WORK REQUIRED: Gather all lines of the data below that contain the word "every". Case matters, so count only lines where the capitalization matches.

[begin LISTED ENTRIES]

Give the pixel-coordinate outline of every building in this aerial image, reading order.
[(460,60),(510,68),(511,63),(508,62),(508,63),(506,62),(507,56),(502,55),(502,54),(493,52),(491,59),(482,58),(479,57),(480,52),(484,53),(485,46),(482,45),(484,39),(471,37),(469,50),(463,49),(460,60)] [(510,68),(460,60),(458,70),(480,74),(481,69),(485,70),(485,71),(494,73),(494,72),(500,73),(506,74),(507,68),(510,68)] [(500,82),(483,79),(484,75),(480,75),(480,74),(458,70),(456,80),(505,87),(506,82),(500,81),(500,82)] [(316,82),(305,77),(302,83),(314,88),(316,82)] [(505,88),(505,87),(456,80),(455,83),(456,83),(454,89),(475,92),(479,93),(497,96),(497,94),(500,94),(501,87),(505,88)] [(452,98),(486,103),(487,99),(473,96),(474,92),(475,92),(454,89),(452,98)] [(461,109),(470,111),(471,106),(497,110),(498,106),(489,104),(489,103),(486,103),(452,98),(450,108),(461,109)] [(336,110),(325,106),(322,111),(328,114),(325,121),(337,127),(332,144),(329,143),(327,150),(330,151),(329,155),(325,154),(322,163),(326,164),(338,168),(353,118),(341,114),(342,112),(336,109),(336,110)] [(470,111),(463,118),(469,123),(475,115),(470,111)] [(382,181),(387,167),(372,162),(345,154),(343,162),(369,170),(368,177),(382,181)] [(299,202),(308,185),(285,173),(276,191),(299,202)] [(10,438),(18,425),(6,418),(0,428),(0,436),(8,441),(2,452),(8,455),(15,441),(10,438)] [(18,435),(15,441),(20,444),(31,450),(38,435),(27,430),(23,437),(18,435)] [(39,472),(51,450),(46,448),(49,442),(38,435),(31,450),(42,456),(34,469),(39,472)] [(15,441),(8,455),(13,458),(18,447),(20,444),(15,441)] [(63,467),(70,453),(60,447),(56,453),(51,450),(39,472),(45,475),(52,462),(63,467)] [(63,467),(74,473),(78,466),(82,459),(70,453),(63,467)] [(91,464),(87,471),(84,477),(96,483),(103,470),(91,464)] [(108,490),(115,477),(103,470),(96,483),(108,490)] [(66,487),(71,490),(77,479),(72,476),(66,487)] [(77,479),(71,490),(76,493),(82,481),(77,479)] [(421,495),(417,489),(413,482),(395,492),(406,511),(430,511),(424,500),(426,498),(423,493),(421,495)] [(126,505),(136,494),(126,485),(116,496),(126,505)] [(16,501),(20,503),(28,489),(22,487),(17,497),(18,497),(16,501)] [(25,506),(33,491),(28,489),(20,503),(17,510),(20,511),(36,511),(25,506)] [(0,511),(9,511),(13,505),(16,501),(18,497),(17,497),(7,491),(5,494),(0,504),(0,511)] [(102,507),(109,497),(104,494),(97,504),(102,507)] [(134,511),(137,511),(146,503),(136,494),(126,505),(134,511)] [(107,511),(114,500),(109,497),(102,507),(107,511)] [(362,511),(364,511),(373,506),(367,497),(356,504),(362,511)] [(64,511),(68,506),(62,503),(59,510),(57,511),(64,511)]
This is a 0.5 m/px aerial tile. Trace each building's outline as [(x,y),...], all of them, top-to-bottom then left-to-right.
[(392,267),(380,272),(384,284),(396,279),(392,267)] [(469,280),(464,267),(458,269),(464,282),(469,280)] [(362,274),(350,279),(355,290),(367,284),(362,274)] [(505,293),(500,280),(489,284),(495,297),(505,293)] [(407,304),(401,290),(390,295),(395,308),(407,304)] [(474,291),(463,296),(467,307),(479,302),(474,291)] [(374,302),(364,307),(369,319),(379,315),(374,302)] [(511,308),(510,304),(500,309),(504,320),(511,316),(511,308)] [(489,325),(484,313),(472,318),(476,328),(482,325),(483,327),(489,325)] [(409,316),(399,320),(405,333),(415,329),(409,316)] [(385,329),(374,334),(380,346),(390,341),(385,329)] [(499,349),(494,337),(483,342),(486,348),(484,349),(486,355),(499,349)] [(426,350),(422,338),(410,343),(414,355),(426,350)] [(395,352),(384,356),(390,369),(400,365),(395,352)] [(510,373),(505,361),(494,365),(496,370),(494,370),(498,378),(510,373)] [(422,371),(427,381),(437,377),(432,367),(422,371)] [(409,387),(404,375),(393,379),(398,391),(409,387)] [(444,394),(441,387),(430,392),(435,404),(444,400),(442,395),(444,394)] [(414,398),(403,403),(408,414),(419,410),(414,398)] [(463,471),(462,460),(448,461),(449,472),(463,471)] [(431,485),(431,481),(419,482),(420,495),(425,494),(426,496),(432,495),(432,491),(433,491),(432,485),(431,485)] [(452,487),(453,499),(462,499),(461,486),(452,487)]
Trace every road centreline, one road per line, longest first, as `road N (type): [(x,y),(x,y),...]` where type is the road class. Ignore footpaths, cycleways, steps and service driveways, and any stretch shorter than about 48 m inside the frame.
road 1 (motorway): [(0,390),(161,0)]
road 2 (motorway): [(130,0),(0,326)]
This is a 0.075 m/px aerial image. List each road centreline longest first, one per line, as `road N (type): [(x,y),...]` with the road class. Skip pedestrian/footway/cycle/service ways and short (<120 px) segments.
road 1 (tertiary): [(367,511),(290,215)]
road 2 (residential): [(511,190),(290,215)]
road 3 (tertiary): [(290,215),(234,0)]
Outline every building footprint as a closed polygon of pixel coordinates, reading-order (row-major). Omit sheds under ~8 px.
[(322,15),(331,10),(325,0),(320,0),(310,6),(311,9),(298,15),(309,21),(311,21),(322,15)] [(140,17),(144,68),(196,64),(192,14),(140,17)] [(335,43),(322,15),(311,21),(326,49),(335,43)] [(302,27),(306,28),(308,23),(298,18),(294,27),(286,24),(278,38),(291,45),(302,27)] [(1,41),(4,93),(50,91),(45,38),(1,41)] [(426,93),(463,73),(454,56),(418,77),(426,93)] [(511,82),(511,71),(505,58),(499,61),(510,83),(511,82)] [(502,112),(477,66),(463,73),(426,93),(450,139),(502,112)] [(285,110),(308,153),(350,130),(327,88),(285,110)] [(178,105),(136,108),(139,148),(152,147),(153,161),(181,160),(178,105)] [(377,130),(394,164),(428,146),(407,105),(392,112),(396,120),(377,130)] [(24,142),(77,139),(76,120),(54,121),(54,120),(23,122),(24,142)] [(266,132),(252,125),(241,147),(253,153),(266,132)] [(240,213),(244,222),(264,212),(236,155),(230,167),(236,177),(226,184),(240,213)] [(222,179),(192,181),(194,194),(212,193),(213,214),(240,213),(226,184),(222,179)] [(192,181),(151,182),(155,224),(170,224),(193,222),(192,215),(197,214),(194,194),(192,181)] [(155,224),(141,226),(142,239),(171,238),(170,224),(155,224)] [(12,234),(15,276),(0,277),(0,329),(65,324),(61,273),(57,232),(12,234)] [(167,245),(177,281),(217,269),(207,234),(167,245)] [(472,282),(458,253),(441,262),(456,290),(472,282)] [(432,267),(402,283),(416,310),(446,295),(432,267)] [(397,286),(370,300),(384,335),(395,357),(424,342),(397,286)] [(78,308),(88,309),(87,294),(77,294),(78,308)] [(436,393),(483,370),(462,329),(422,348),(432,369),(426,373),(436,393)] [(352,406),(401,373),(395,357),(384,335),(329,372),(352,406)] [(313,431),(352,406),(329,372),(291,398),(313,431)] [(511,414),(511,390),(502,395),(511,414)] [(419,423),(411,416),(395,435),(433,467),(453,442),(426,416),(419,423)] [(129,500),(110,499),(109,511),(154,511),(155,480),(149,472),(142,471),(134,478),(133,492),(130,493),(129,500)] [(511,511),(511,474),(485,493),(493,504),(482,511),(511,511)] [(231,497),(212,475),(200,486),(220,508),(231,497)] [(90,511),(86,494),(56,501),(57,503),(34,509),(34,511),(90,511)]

[end LISTED ENTRIES]
[begin LISTED ENTRIES]

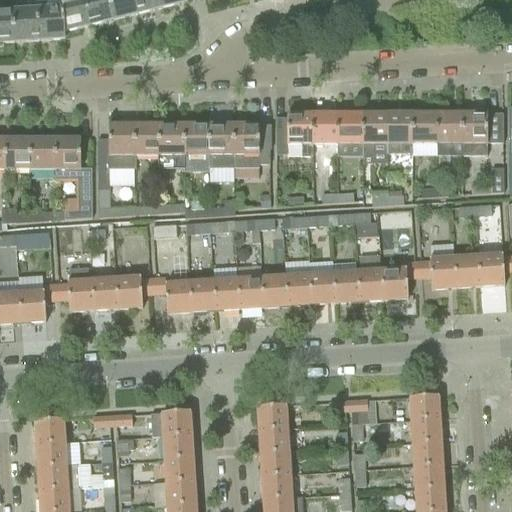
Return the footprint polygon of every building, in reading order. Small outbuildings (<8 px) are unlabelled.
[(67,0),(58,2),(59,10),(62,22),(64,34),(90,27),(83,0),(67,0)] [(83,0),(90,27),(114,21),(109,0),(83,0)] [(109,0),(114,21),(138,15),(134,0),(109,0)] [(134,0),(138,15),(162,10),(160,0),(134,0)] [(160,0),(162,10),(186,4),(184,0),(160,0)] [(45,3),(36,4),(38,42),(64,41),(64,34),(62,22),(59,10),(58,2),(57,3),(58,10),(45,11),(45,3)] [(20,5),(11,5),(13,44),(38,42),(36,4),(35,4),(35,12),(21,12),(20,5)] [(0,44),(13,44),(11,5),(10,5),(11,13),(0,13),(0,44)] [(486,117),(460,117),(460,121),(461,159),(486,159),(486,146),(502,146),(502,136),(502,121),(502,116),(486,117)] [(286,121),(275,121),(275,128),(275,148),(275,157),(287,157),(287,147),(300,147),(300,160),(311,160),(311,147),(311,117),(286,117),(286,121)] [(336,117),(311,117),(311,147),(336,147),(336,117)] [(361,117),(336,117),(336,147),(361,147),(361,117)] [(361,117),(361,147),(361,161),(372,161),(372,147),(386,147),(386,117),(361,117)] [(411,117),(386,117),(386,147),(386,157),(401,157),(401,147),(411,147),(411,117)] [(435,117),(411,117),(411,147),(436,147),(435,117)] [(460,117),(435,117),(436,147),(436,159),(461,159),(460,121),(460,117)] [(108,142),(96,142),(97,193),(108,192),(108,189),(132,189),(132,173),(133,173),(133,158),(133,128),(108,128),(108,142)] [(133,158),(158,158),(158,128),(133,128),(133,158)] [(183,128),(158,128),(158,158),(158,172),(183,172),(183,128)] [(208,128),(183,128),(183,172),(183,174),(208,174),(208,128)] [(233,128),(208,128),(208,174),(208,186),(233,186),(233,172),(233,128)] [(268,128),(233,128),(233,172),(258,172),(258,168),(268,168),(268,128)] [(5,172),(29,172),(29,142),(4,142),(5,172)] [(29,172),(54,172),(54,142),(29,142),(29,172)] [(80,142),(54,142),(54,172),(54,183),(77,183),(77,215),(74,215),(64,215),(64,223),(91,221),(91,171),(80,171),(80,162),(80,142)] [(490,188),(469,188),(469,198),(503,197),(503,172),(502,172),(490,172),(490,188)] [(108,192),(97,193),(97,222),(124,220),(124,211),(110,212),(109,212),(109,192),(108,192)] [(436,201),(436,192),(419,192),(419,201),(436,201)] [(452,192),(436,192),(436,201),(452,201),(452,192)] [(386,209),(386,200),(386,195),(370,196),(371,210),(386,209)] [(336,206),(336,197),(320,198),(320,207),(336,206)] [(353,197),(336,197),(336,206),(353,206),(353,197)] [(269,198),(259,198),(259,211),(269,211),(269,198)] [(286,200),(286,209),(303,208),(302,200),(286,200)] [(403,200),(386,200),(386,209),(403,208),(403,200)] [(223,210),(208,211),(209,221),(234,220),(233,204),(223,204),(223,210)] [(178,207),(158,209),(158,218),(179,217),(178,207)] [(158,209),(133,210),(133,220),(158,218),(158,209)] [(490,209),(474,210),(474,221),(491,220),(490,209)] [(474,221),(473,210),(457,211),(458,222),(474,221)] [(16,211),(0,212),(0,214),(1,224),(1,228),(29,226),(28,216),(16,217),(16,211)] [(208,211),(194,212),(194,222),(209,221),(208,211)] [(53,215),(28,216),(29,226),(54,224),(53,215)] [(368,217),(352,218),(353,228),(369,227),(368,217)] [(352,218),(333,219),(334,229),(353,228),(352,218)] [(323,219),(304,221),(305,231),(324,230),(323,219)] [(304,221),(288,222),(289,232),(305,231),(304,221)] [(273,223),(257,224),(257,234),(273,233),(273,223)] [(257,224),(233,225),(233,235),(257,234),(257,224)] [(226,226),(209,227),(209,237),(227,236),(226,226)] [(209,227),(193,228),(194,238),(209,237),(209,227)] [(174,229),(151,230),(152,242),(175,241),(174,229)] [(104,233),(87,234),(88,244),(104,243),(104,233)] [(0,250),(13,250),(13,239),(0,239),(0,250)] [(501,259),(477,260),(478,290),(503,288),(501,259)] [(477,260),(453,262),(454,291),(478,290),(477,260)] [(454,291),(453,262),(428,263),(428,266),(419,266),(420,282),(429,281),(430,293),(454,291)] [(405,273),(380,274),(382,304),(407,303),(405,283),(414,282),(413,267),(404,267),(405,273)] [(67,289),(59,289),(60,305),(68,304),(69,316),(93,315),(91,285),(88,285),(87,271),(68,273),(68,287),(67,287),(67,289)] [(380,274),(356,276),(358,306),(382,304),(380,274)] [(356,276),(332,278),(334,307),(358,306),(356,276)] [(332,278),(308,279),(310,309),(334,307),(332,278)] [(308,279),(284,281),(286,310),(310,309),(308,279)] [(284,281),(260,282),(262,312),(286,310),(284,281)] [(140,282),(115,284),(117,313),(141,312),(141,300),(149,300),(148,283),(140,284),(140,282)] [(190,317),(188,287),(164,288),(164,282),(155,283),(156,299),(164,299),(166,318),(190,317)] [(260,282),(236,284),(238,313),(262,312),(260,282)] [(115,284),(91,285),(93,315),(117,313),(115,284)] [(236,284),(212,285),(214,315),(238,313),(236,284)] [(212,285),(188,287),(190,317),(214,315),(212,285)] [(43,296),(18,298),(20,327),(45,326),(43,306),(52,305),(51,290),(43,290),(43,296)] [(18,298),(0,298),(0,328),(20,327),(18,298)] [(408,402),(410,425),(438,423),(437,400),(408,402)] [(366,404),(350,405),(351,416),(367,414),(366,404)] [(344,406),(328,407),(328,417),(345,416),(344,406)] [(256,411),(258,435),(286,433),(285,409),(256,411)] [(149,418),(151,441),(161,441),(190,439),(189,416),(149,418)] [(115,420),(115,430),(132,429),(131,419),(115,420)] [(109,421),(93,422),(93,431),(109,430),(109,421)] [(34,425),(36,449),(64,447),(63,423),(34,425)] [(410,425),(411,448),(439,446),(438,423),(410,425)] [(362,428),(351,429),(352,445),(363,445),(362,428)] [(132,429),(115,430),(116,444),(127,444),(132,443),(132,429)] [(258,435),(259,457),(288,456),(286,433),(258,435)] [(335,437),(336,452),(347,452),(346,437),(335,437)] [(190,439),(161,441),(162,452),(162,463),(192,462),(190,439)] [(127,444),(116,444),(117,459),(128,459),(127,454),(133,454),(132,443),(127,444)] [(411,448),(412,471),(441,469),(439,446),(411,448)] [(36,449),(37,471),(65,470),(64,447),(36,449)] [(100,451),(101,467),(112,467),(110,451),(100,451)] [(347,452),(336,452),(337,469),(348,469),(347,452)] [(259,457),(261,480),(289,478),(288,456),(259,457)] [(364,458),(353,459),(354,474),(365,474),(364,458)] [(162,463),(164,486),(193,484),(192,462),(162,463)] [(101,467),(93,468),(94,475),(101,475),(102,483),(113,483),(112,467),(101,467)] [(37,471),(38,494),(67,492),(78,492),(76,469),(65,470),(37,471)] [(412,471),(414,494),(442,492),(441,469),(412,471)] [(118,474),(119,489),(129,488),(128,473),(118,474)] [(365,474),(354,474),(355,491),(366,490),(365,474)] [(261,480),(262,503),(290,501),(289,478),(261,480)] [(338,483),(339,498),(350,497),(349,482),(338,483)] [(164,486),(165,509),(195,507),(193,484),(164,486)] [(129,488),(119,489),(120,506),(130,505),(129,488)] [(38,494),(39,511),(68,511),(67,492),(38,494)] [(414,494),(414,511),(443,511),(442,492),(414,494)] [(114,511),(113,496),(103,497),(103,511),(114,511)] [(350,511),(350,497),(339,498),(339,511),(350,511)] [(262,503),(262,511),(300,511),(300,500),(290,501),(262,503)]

[end LISTED ENTRIES]

ANSWER TO THIS EXERCISE:
Give the pixel-coordinate outline of every building in this aerial image, reading order.
Trace every road centreline, one road per line, longest first, as `road N (type): [(x,y),(x,y),...]` where type is the road class. Ignore footpaths, cycleways, steps and service driveways, and any stretch shorter than about 48 m inside the frame.
Outline every building footprint as a closed polygon of pixel coordinates, reading-order (row-major). Omit sheds under ~8 px.
Return the footprint polygon of every building, in reading order. Small outbuildings (<8 px) are unlabelled.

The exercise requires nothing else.